WORK REQUIRED: Your reply should hold every record exactly as given, with no pictures in it.

┌──

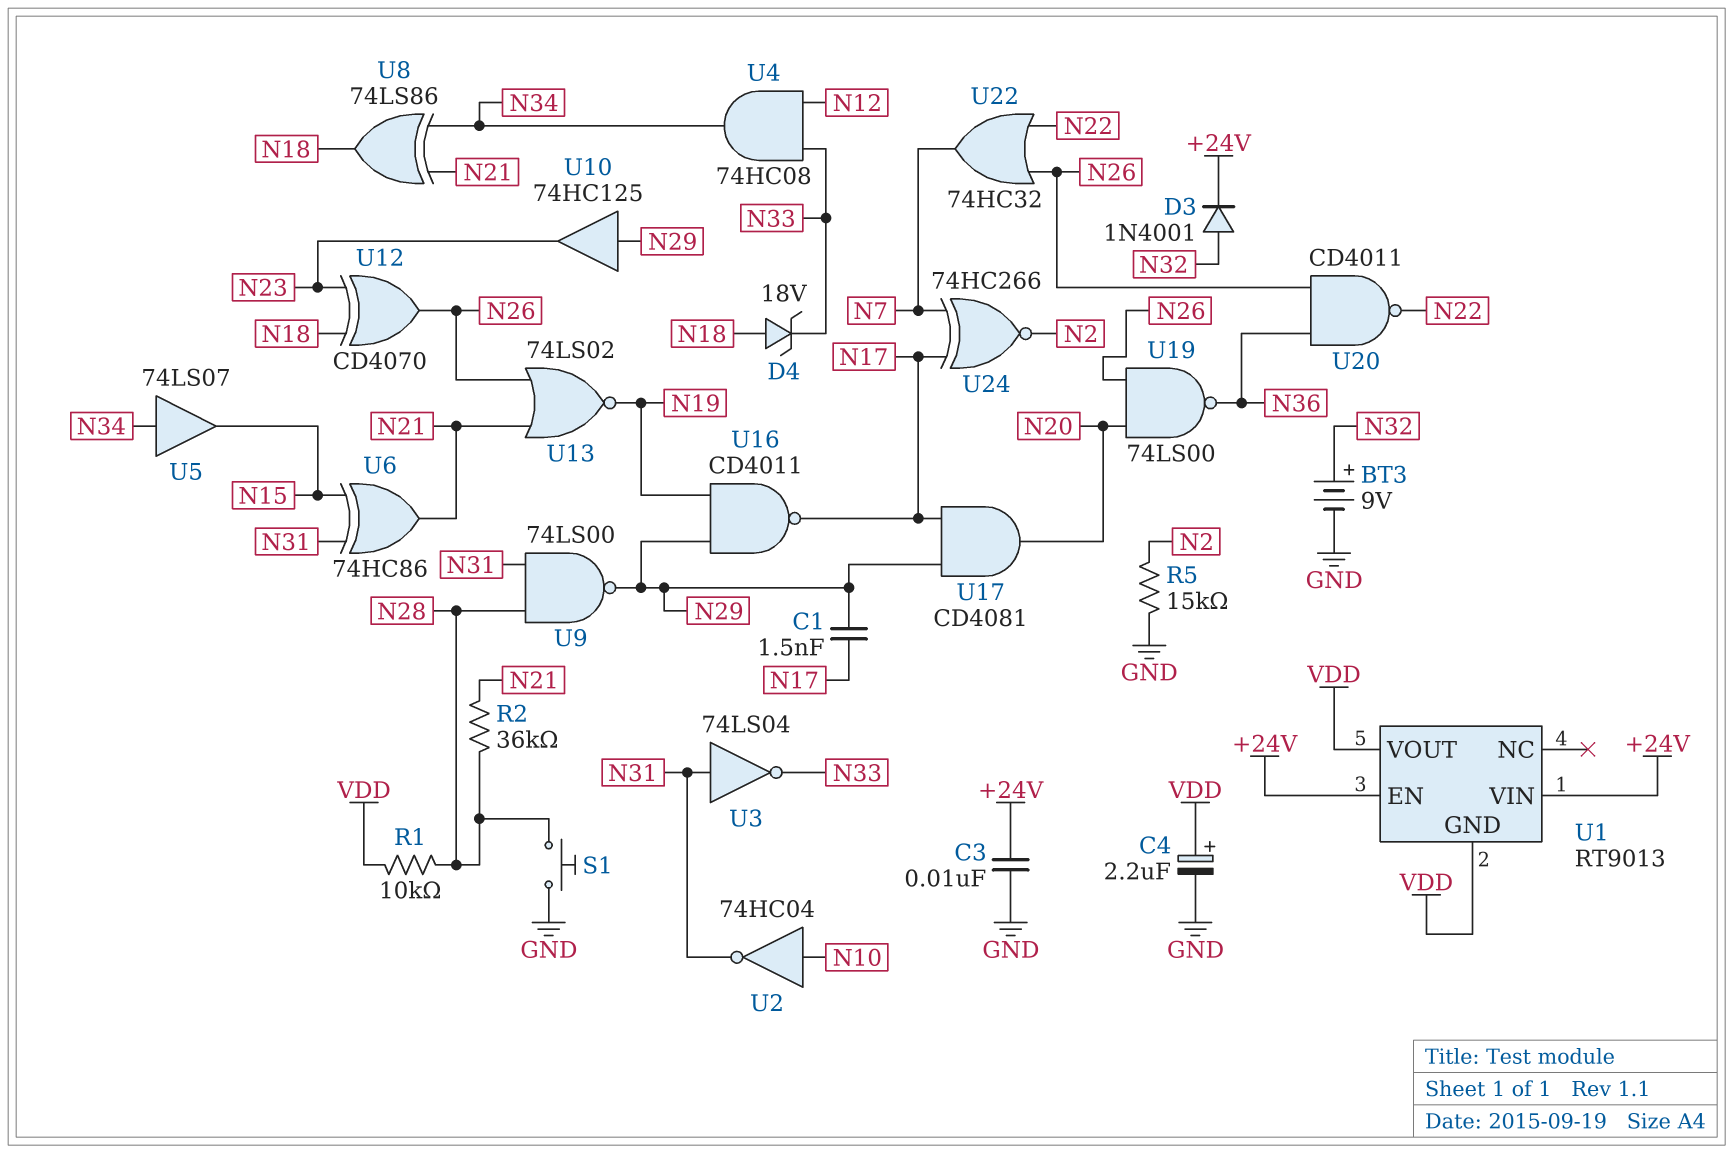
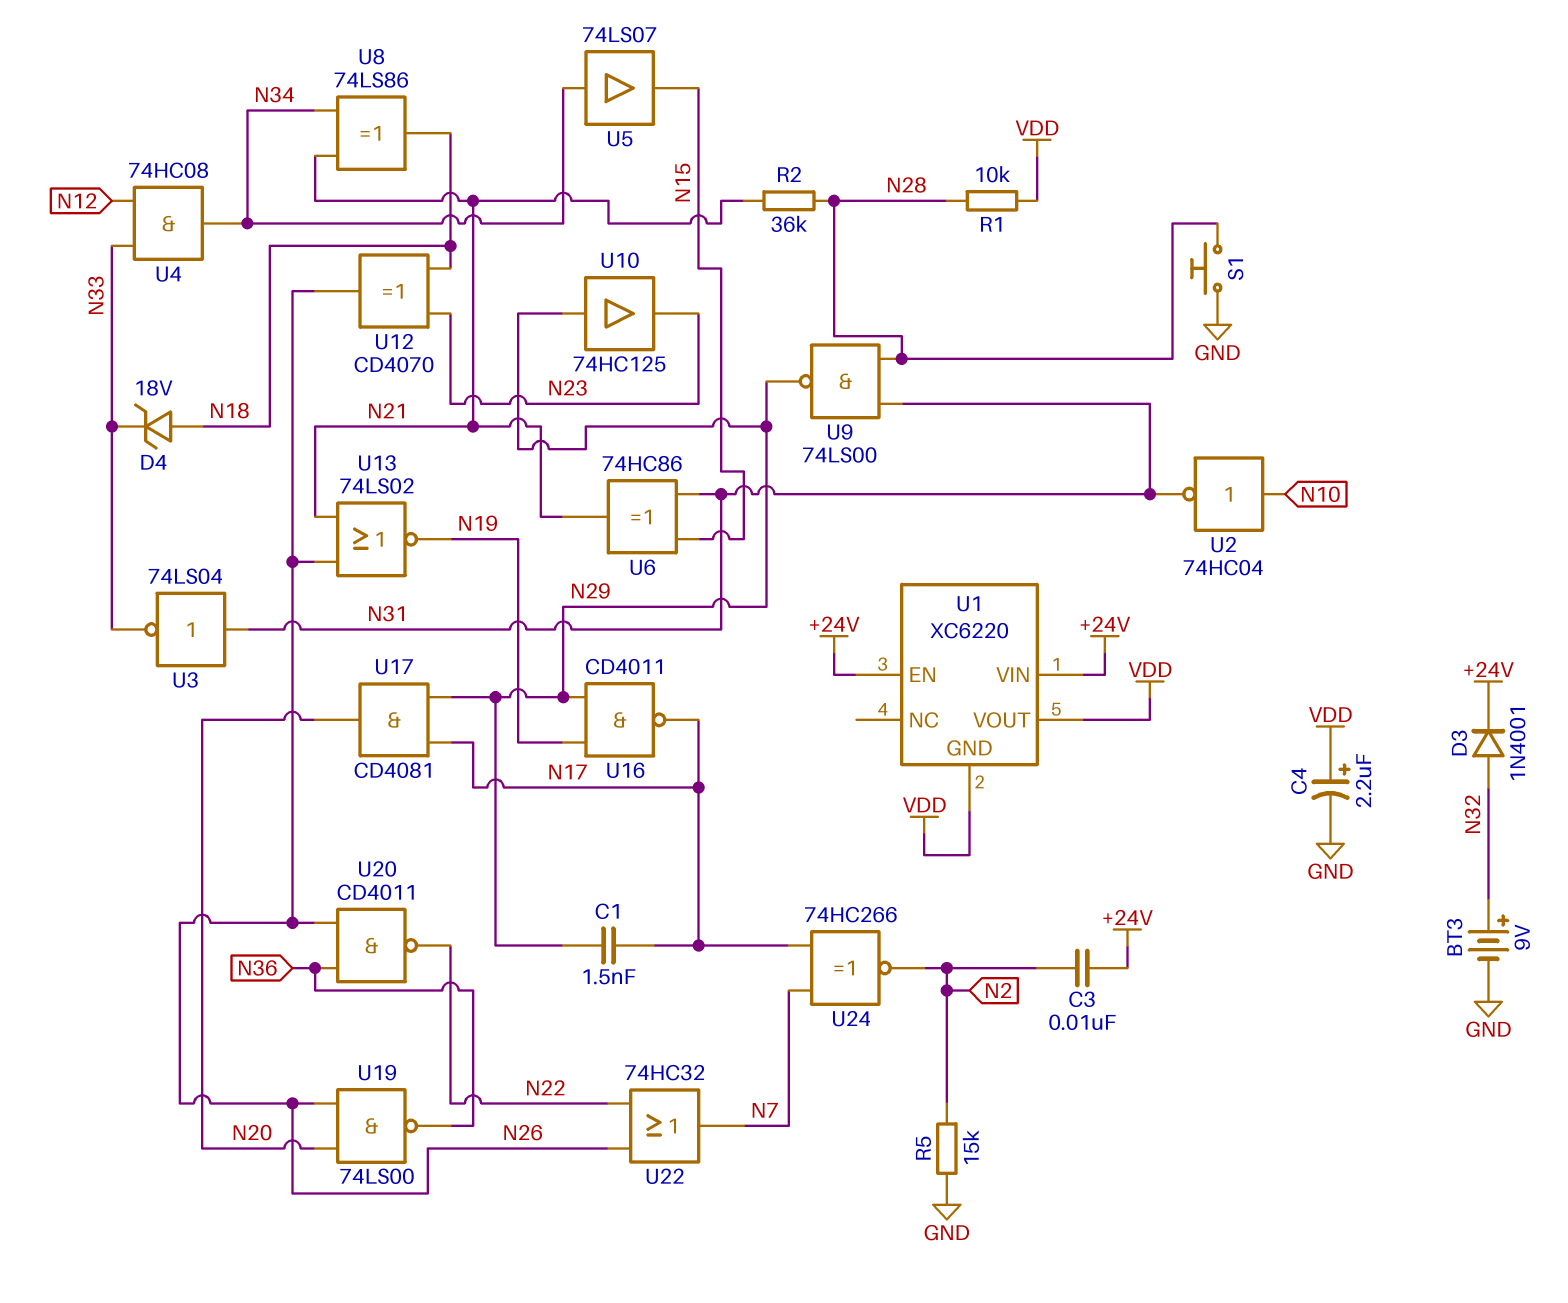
C3: 10nF (+24V, GND) -> 10nF (+24V, N2)
U1: RT9013 -> XC6220

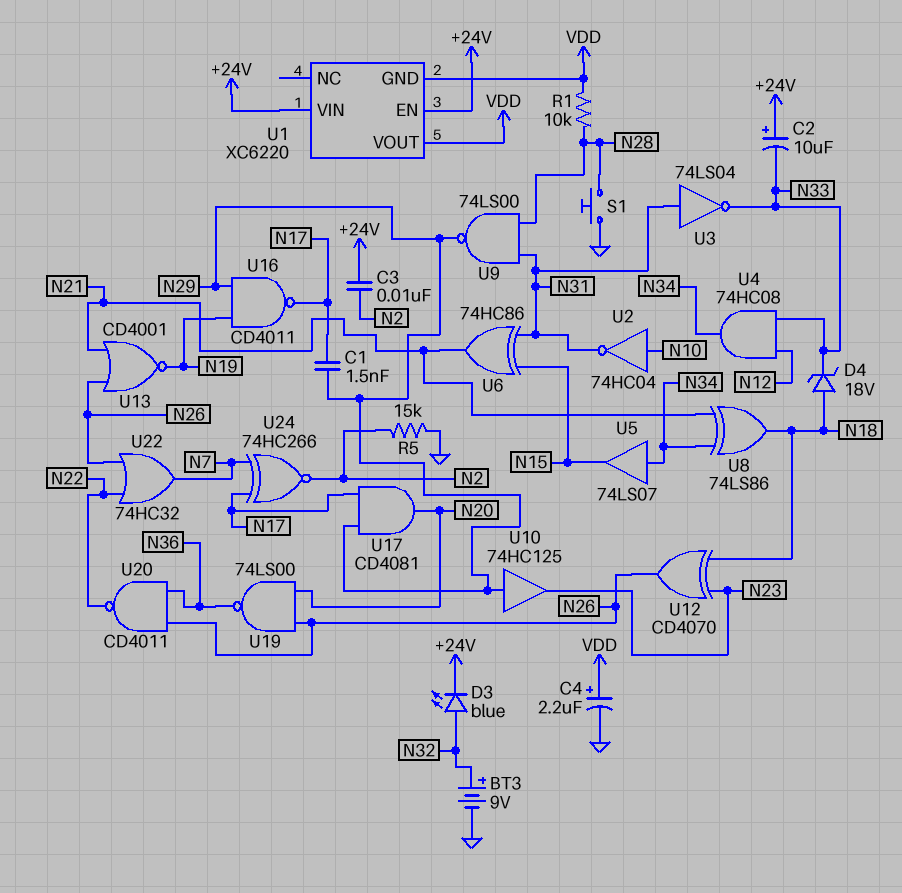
C2: none -> 10uF (plus +24V, minus N33)
D3: diode 1N4001 (A N32, K +24V) -> LED blue (A N32, K +24V)
R2: 36k (N21, N28) -> none
U13: NOR 74LS02 (in N21, in N26, out N19) -> NOR CD4001 (in N21, in N26, out N19)

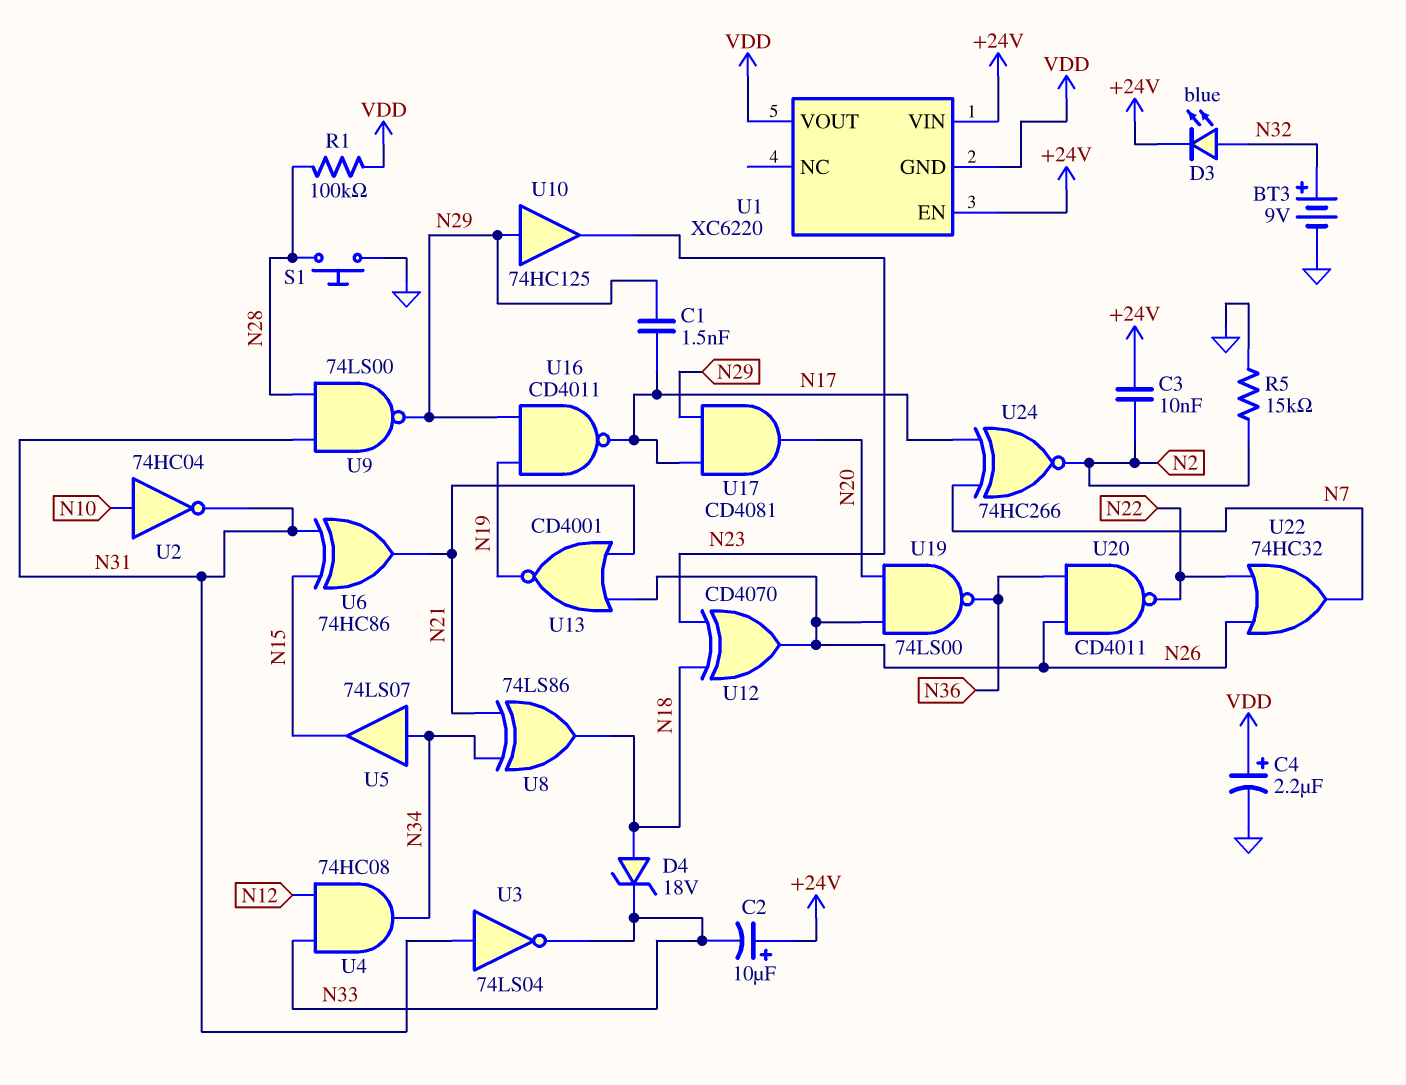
R1: 10k (N28, VDD) -> 100k (N28, VDD)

└──

EXPECTED OUTPUT:
C3: 10nF (+24V, GND) -> 10nF (+24V, N2)
U1: RT9013 -> XC6220

C2: none -> 10uF (plus +24V, minus N33)
D3: diode 1N4001 (A N32, K +24V) -> LED blue (A N32, K +24V)
R2: 36k (N21, N28) -> none
U13: NOR 74LS02 (in N21, in N26, out N19) -> NOR CD4001 (in N21, in N26, out N19)

R1: 10k (N28, VDD) -> 100k (N28, VDD)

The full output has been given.